ASSIGNMENT
Nothing should appear in the answer except the lines below from the line containing "blue brick F1:G1" through the line containing "lime round brick A6", copied exactly, with pictures left out.

== MATERIAL SUPPLIED

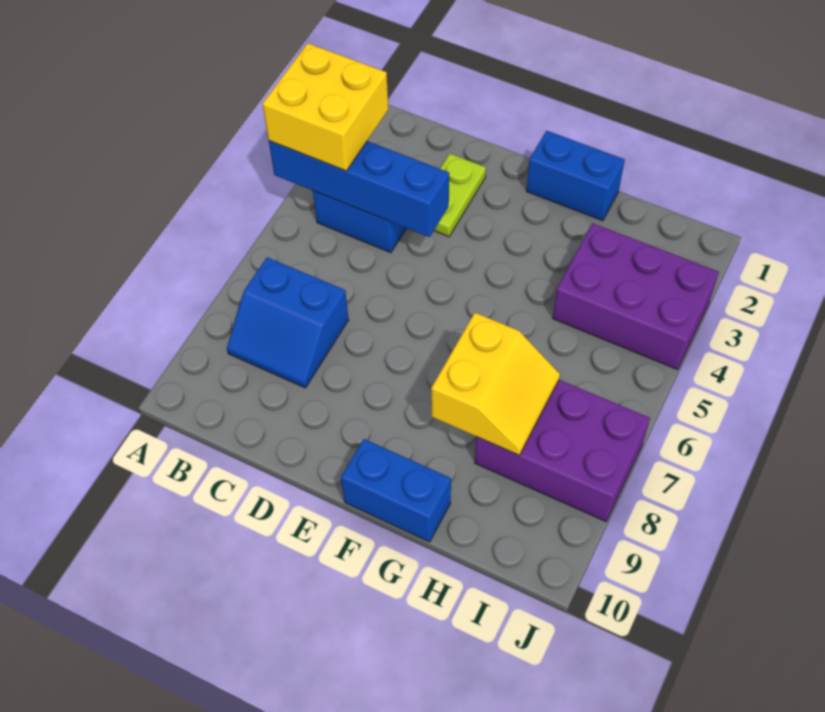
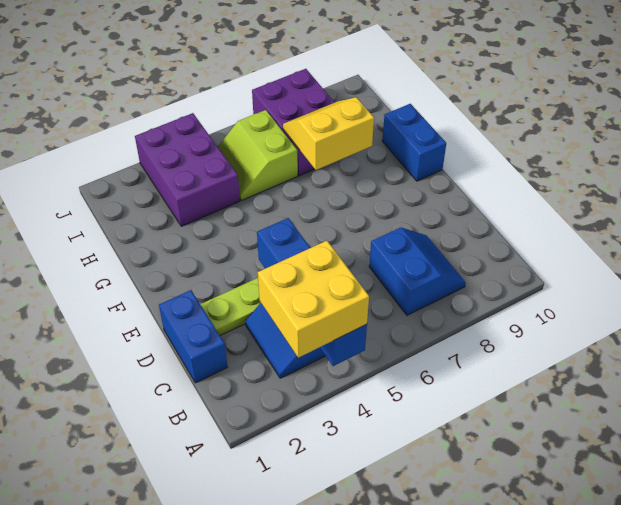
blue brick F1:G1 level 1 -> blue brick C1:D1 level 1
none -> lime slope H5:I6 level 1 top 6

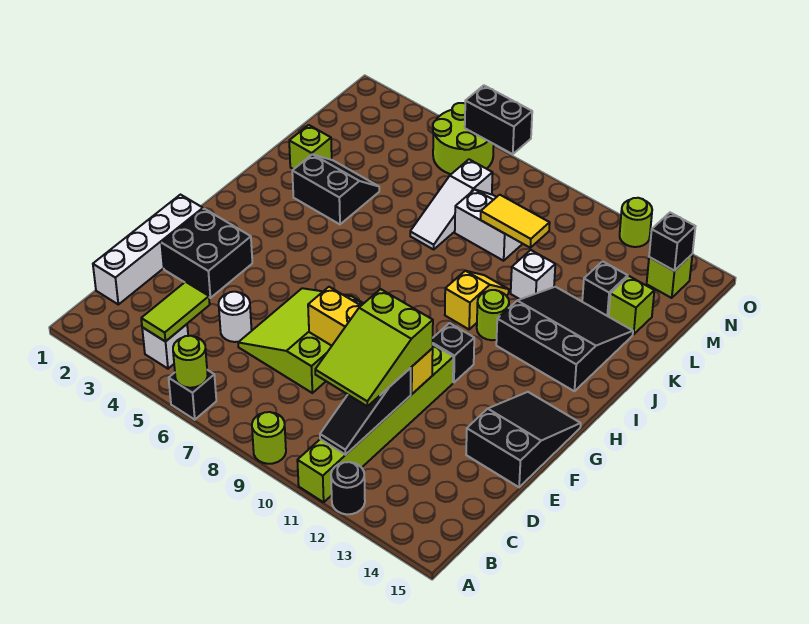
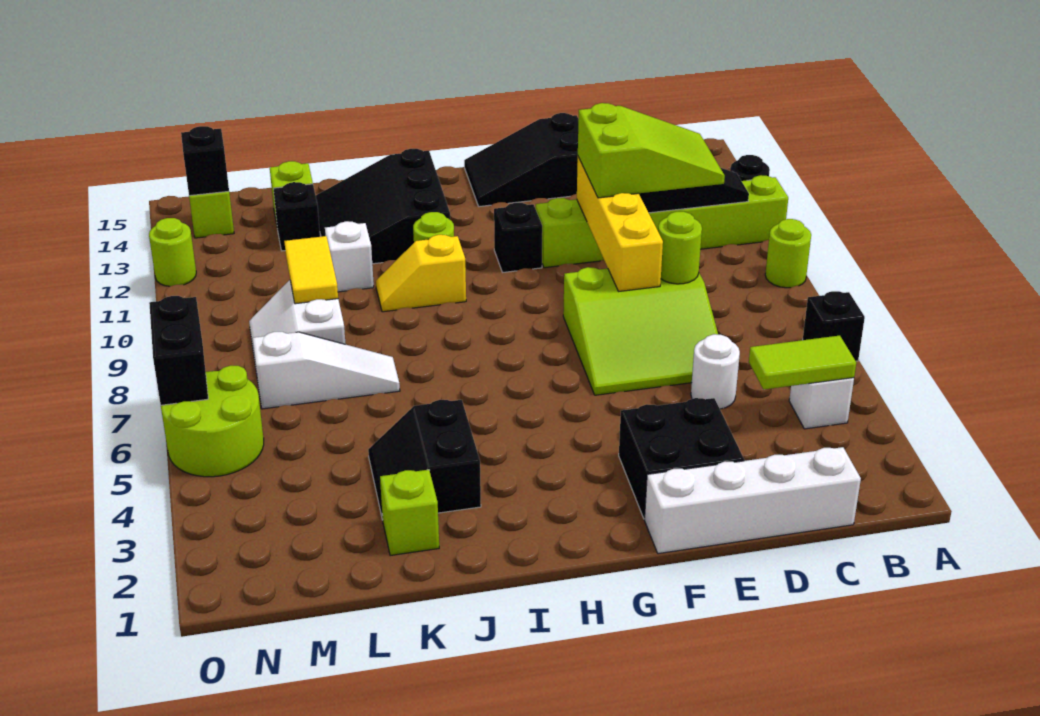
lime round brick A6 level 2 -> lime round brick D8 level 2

====
== MATERIAL SUPPLIED

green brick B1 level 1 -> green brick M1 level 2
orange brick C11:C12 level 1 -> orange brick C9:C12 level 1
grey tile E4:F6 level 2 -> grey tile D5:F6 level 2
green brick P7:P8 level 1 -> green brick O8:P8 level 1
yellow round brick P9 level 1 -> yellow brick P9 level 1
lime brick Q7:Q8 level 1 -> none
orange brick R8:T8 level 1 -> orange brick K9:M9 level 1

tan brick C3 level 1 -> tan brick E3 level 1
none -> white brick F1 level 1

====

SOLUTION TO THE EXERCISE
blue brick F1:G1 level 1 -> blue brick C1:D1 level 1
none -> lime slope H5:I6 level 1 top 6

lime round brick A6 level 2 -> lime round brick D8 level 2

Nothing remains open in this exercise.